Go through the data below and transcribe it exactly. Omit the images.

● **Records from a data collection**
== Segment start ==
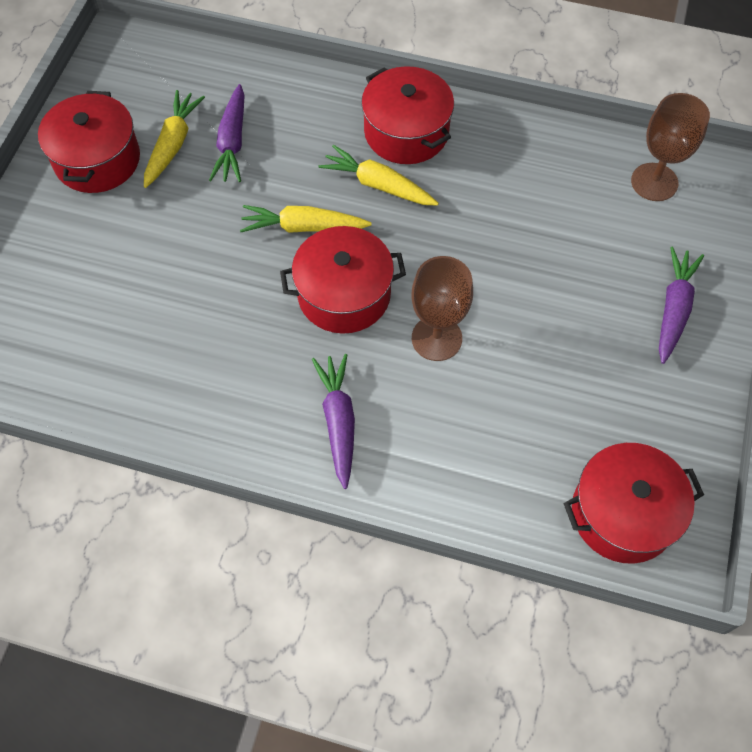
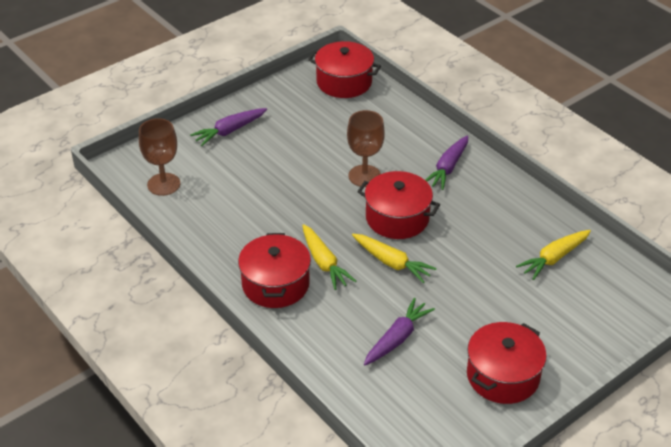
camera: 145 degrees left, 20 degrees down
(173, 144) = (440, 359): yellow carrot -> yellow carrot (554, 258)

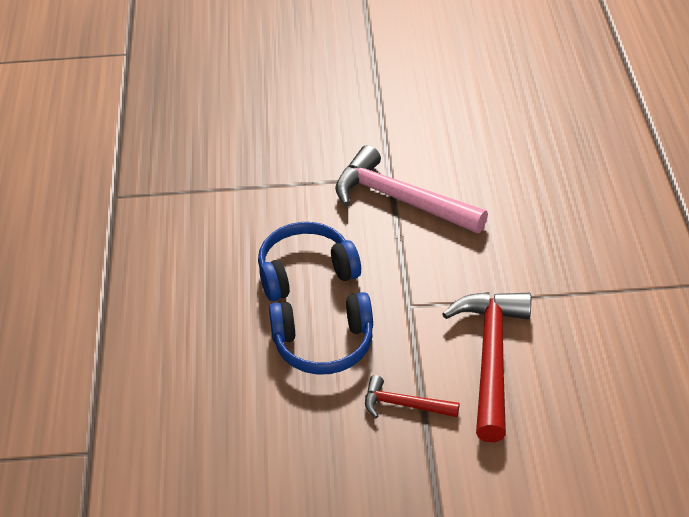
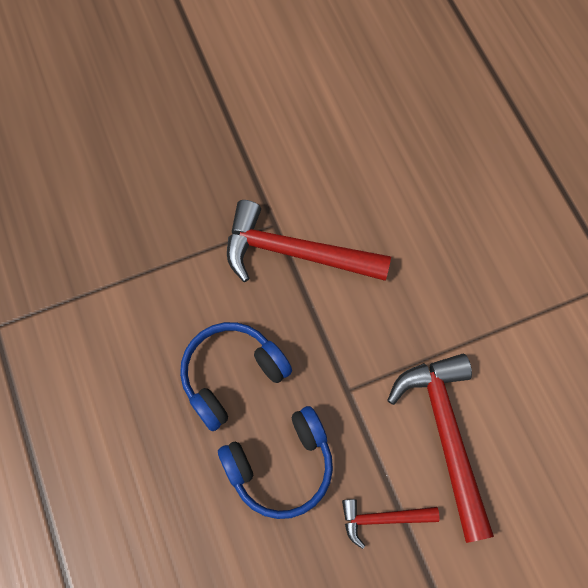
camera: 20 degrees left, 25 degrees up
(400, 199) = (294, 253): pink hammer -> red hammer

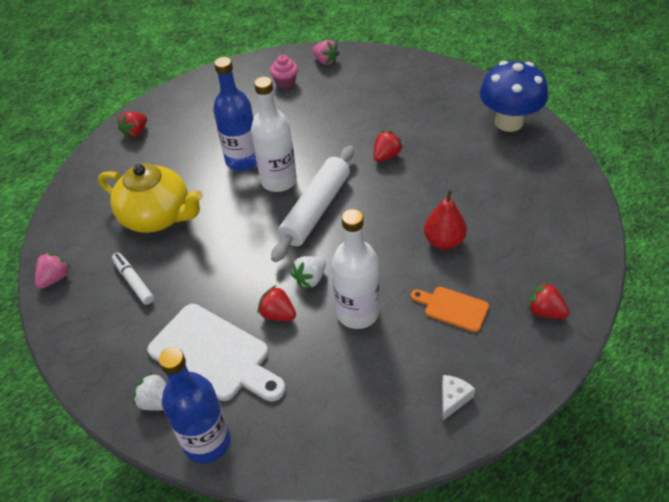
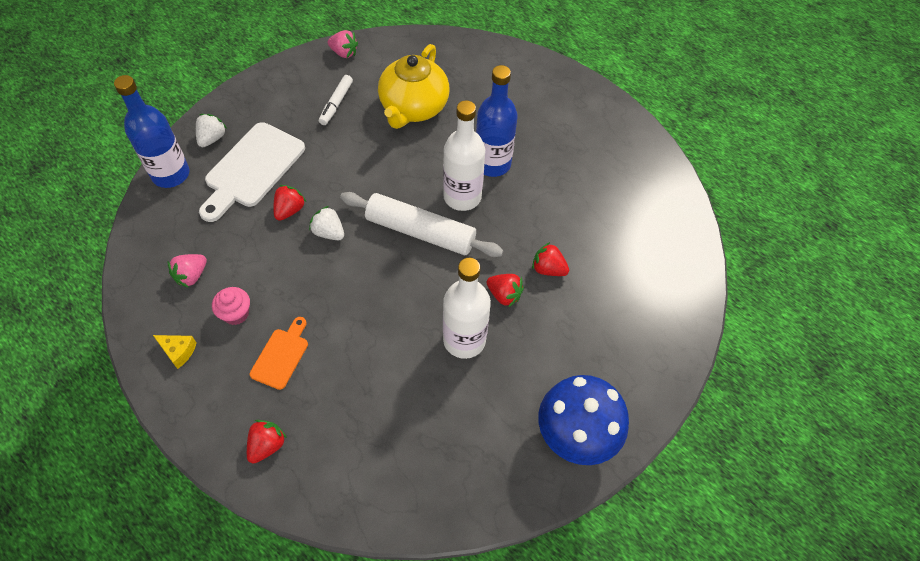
camera: 80 degrees right, 10 degrees up
(133, 281) = (336, 104): white marker -> white marker turned 150 degrees clockwise
(136, 132) = (530, 73): red strawberry -> red strawberry (548, 269)
(285, 82) = (626, 190): pink cupcake -> pink cupcake (236, 314)
(325, 61) = (674, 227): pink strawberry -> pink strawberry (191, 276)
(357, 313) = (284, 272): white bottle -> white bottle (464, 340)
(444, 241) = (371, 351): red pear -> none
(453, 399) = (178, 351): white cheese -> yellow cheese

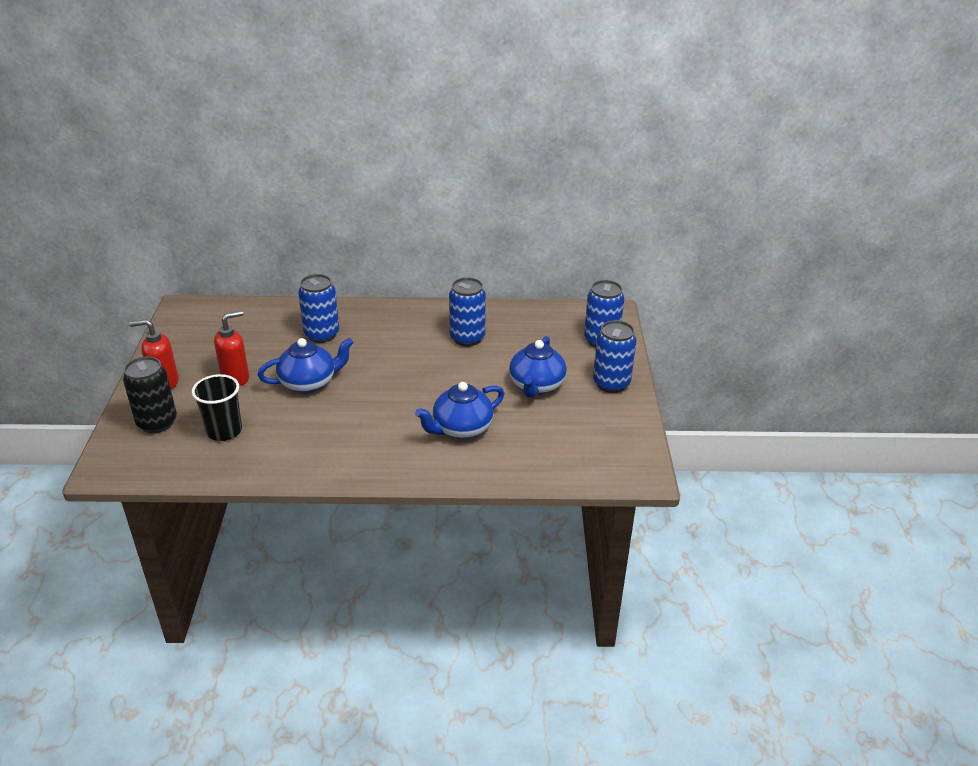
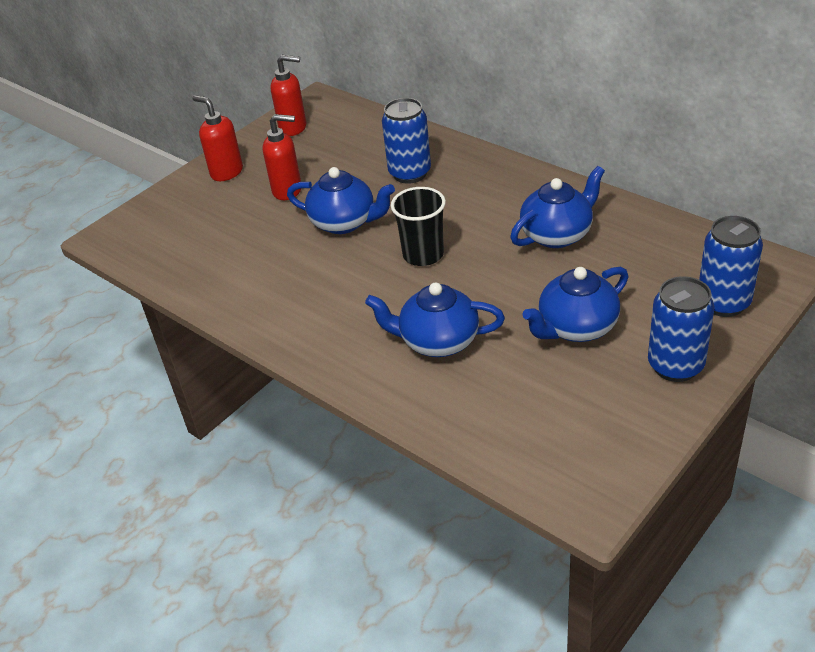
camera: 45 degrees right, 5 degrees up
(157, 423) = (183, 210): black can -> none
(186, 333) = (293, 128): none -> red soap dispenser
(224, 431) = (224, 242): black cup -> black cup (423, 255)
(467, 338) = (557, 235): blue can -> blue teapot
== Segment end ==
● **Answer box**
camera: 145 degrees left, 20 degrees down
(173, 144) = (440, 359): yellow carrot -> yellow carrot (554, 258)

camera: 20 degrees left, 25 degrees up
(400, 199) = (294, 253): pink hammer -> red hammer

camera: 80 degrees right, 10 degrees up
(133, 281) = (336, 104): white marker -> white marker turned 150 degrees clockwise
(136, 132) = (530, 73): red strawberry -> red strawberry (548, 269)
(285, 82) = (626, 190): pink cupcake -> pink cupcake (236, 314)
(325, 61) = (674, 227): pink strawberry -> pink strawberry (191, 276)
(357, 313) = (284, 272): white bottle -> white bottle (464, 340)
(444, 241) = (371, 351): red pear -> none
(453, 399) = (178, 351): white cheese -> yellow cheese

camera: 45 degrees right, 5 degrees up
(157, 423) = (183, 210): black can -> none
(186, 333) = (293, 128): none -> red soap dispenser
(224, 431) = (224, 242): black cup -> black cup (423, 255)
(467, 338) = (557, 235): blue can -> blue teapot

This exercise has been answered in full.